## TASK ITEM
Exact wording is required: give all the records again, minus the pictures.

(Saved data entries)
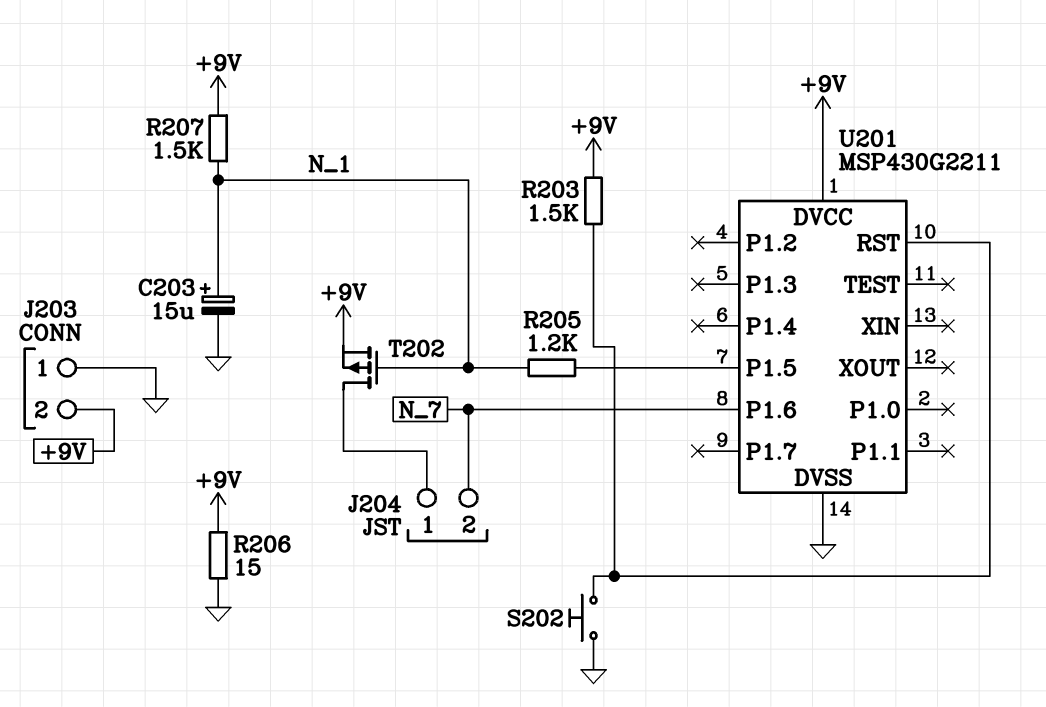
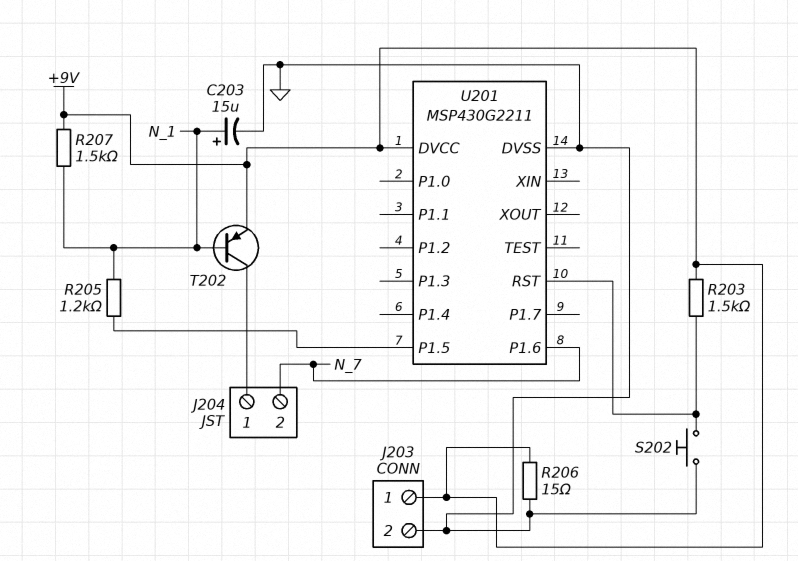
J203 pin 1: GND -> +9V
J203 pin 2: +9V -> GND
T202: PMOS (G N_1, D J204/1, S +9V) -> PNP (B N_1, C J204/1, E +9V)

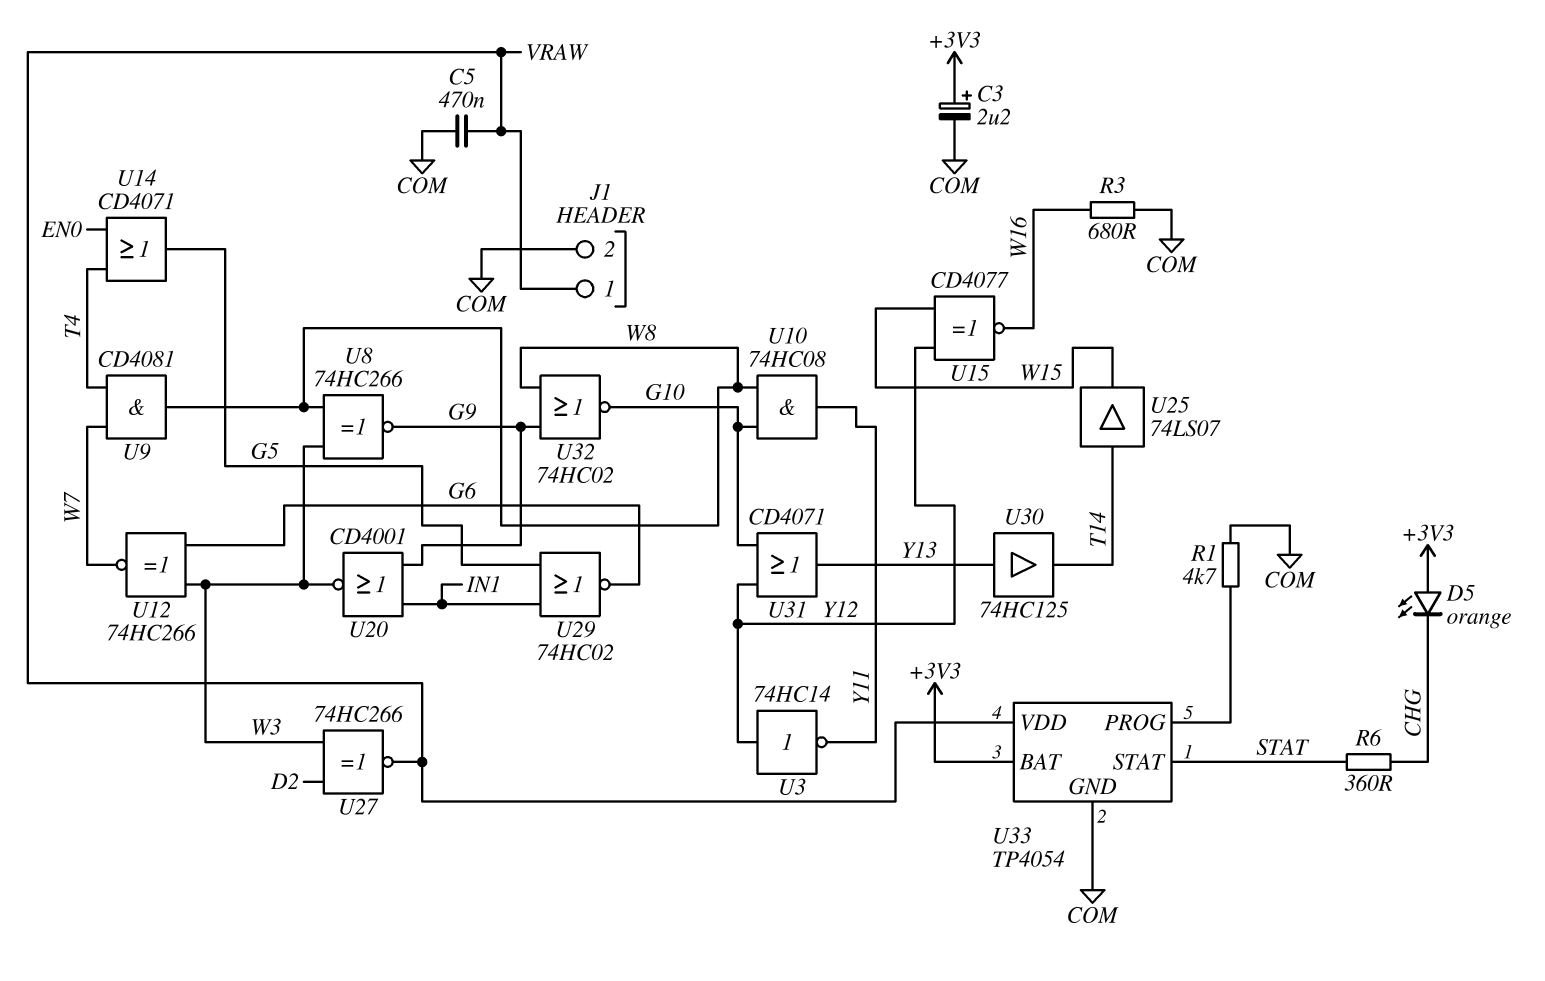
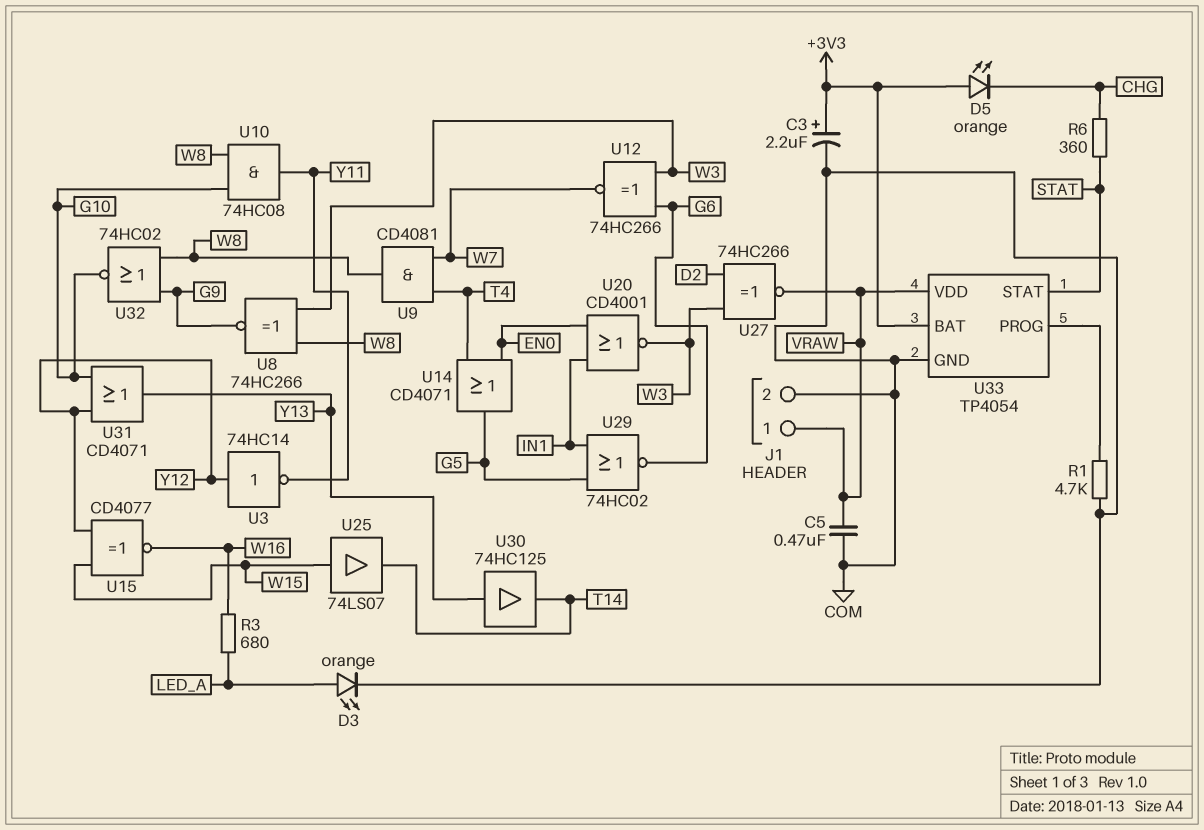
D3: none -> LED orange (A LED_A, K COM)
R3: 680 (COM, W16) -> 680 (LED_A, W16)
U20: NOR CD4001 (in G9, in IN1, out W3) -> NOR CD4001 (in EN0, in IN1, out W3)
U25: buffer 74LS07 (in T14, out W15) -> buffer 74LS07 (in W15, out T14)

## OUTPUT
J203 pin 1: GND -> +9V
J203 pin 2: +9V -> GND
T202: PMOS (G N_1, D J204/1, S +9V) -> PNP (B N_1, C J204/1, E +9V)

D3: none -> LED orange (A LED_A, K COM)
R3: 680 (COM, W16) -> 680 (LED_A, W16)
U20: NOR CD4001 (in G9, in IN1, out W3) -> NOR CD4001 (in EN0, in IN1, out W3)
U25: buffer 74LS07 (in T14, out W15) -> buffer 74LS07 (in W15, out T14)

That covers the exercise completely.